Can you print the data exactly and leave out each image?

====================

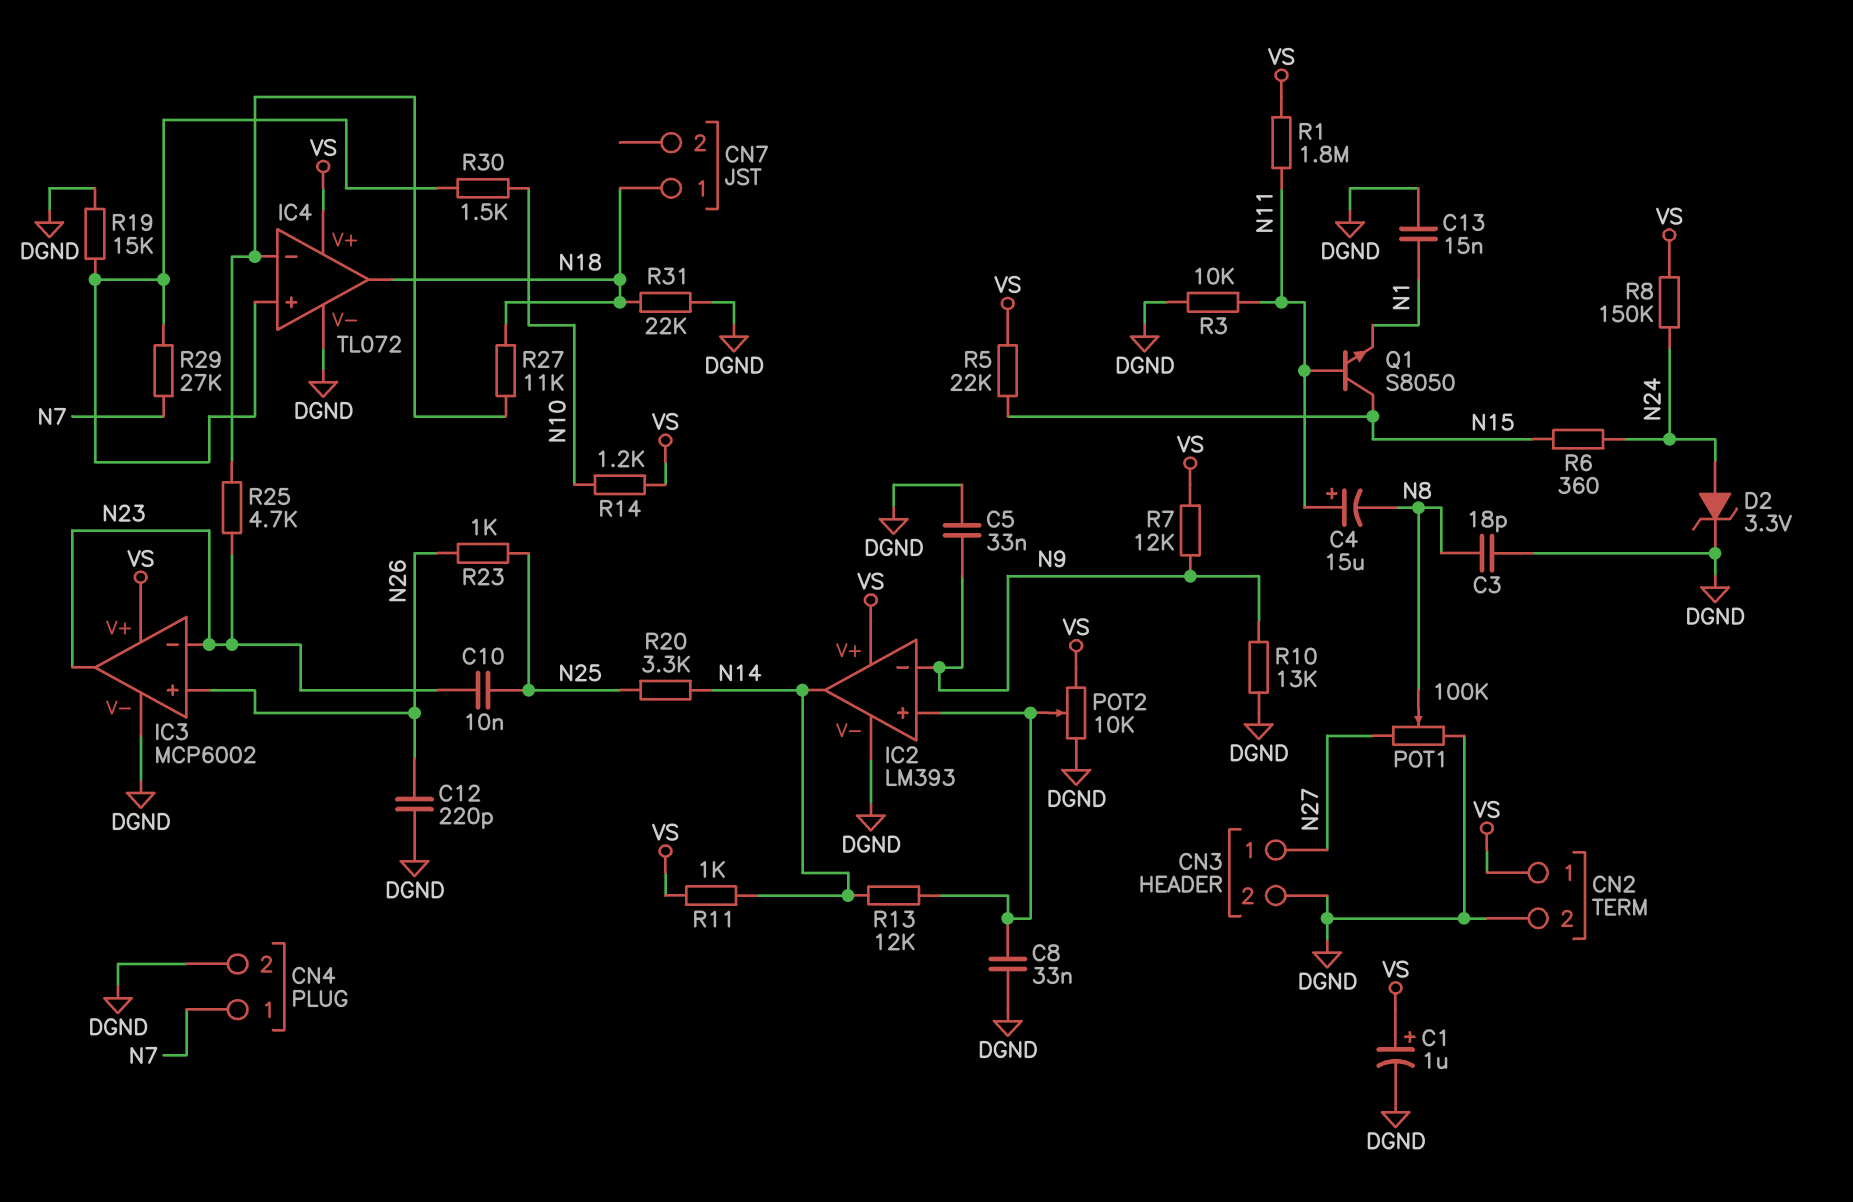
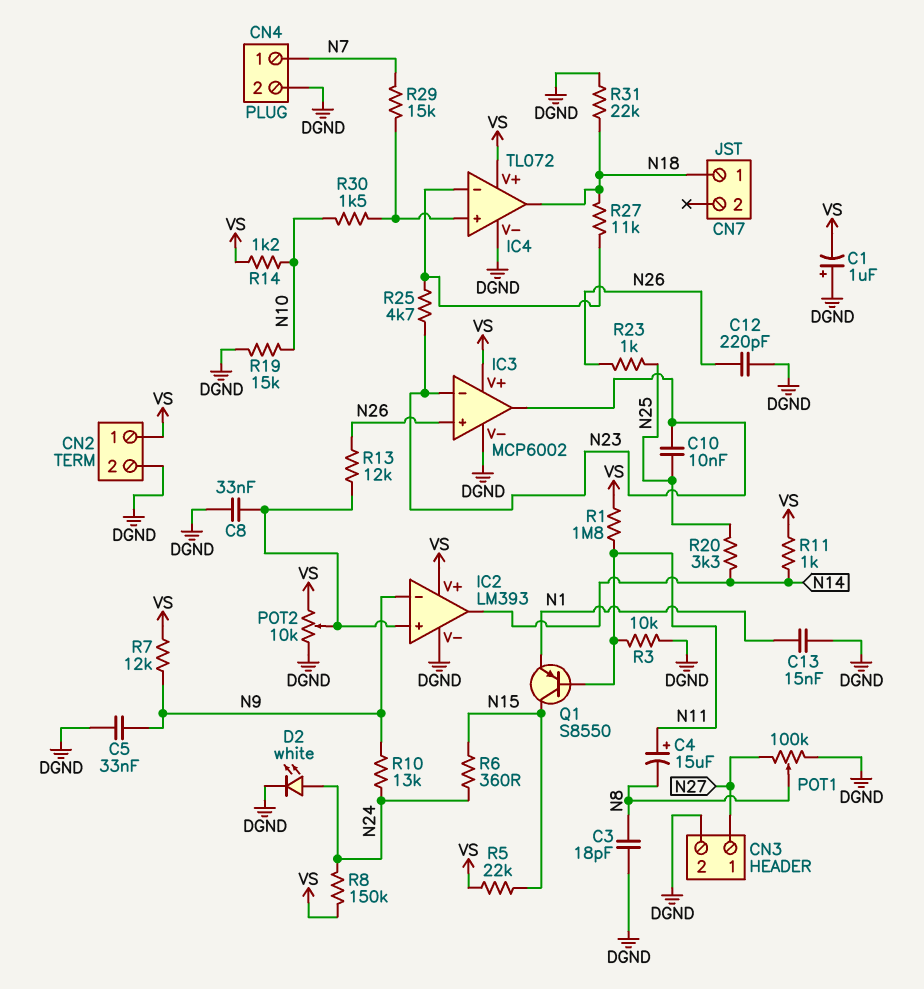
C1: 1uF (plus VS, minus DGND) -> 1uF (plus DGND, minus VS)
D2: zener 3.3V (A N24, K DGND) -> LED white (A N24, K DGND)
Q1: NPN S8050 (B N11, C N15, E N1) -> PNP S8550 (B N11, C N15, E N1)
R10: 13k (DGND, N9) -> 13k (N9, N24)
R13: 12k (IC2/in+, N14) -> 12k (IC2/in+, N26)
R19: 15k (DGND, IC4/in+) -> 15k (DGND, N10)
R29: 27k (IC4/in+, N7) -> 15k (IC4/in+, N7)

====================

**YOUR RESPONSE**
C1: 1uF (plus VS, minus DGND) -> 1uF (plus DGND, minus VS)
D2: zener 3.3V (A N24, K DGND) -> LED white (A N24, K DGND)
Q1: NPN S8050 (B N11, C N15, E N1) -> PNP S8550 (B N11, C N15, E N1)
R10: 13k (DGND, N9) -> 13k (N9, N24)
R13: 12k (IC2/in+, N14) -> 12k (IC2/in+, N26)
R19: 15k (DGND, IC4/in+) -> 15k (DGND, N10)
R29: 27k (IC4/in+, N7) -> 15k (IC4/in+, N7)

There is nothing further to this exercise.